--- Data extract ---
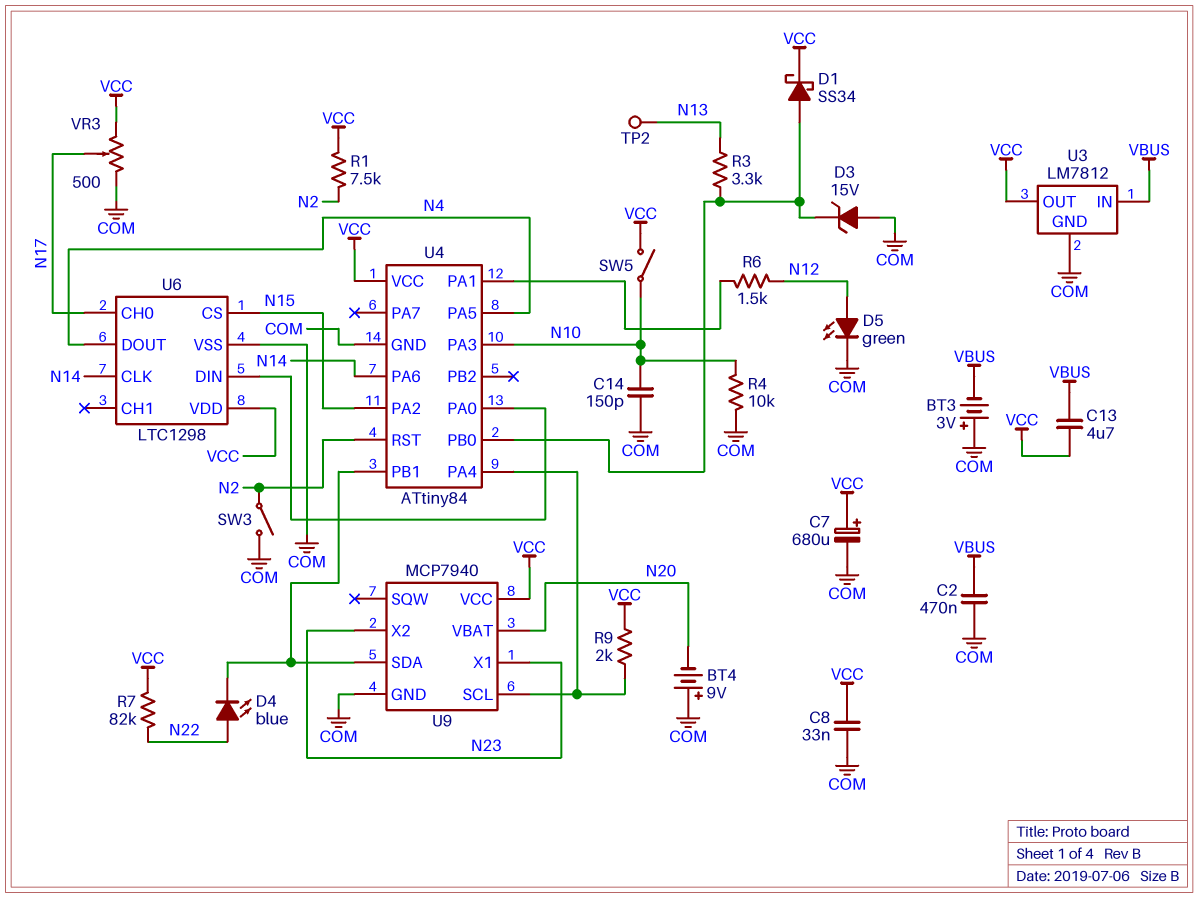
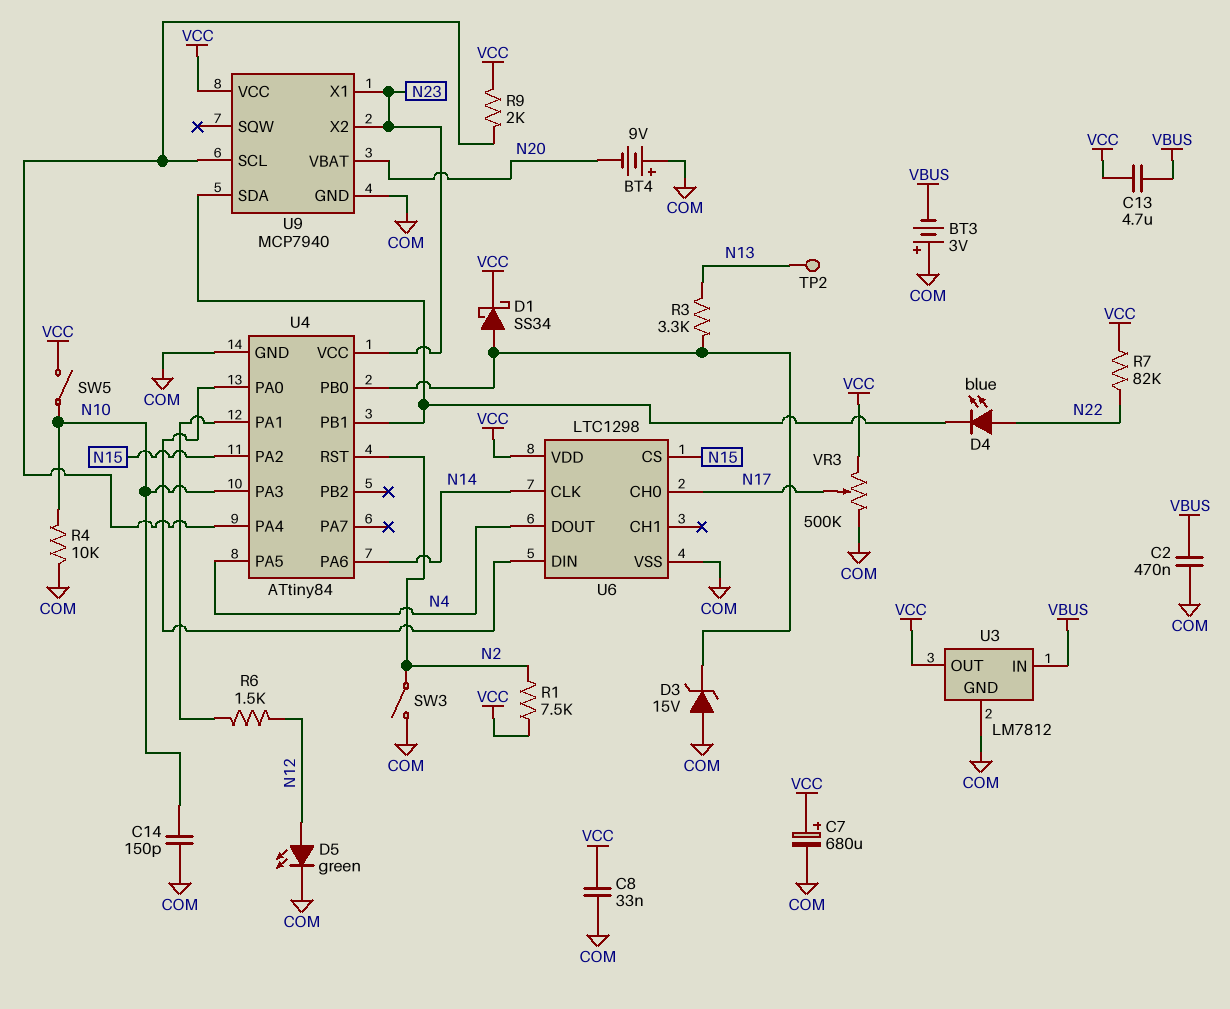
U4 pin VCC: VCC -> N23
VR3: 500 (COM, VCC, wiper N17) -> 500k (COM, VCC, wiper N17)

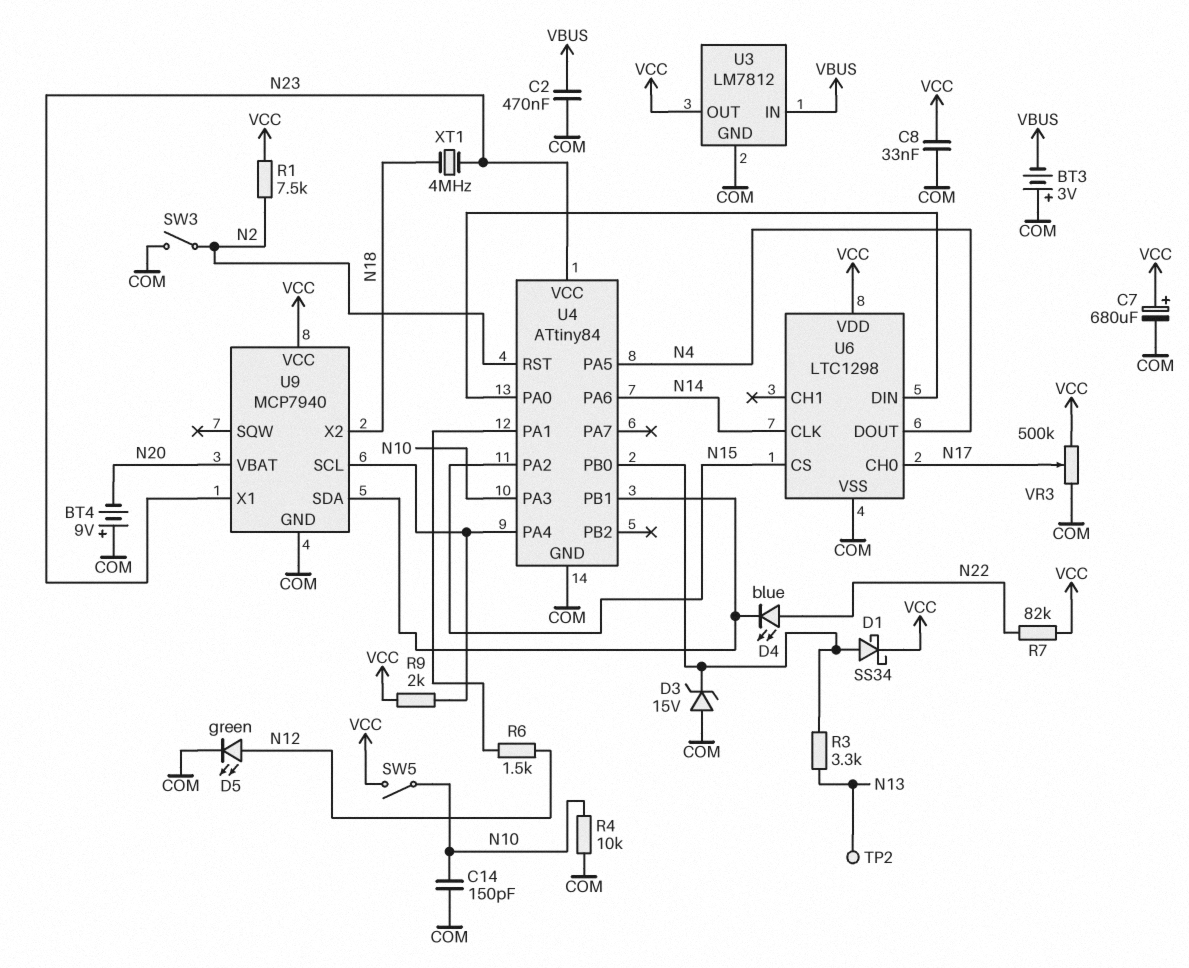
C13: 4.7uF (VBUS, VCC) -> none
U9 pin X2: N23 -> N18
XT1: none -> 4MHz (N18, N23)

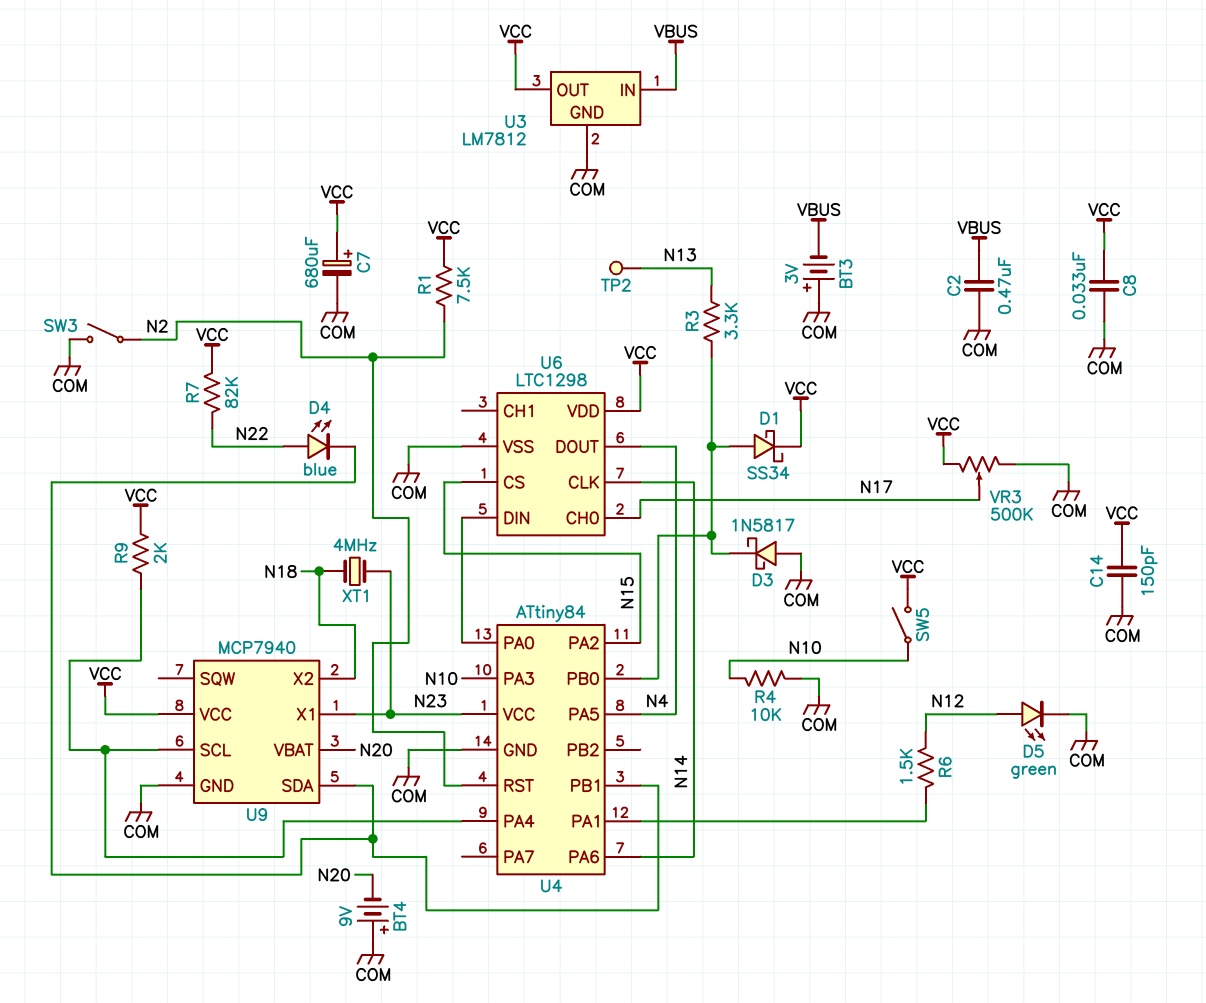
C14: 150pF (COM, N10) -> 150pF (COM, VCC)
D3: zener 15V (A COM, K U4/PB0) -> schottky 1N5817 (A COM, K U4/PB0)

...

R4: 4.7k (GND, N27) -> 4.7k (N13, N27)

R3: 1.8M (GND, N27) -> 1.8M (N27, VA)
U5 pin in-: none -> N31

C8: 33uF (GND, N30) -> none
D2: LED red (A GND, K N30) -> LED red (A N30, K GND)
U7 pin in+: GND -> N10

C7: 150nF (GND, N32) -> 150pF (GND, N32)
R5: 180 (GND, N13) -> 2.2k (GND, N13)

--- Your assignment ---
Reproduce the lines above beginning at the line that contains "U9 pin X2: N23 -> N18" and ending at the line that contains "D3: zener 15V". No pictures.

--- Response to the exercise ---
U9 pin X2: N23 -> N18
XT1: none -> 4MHz (N18, N23)

C14: 150pF (COM, N10) -> 150pF (COM, VCC)
D3: zener 15V (A COM, K U4/PB0) -> schottky 1N5817 (A COM, K U4/PB0)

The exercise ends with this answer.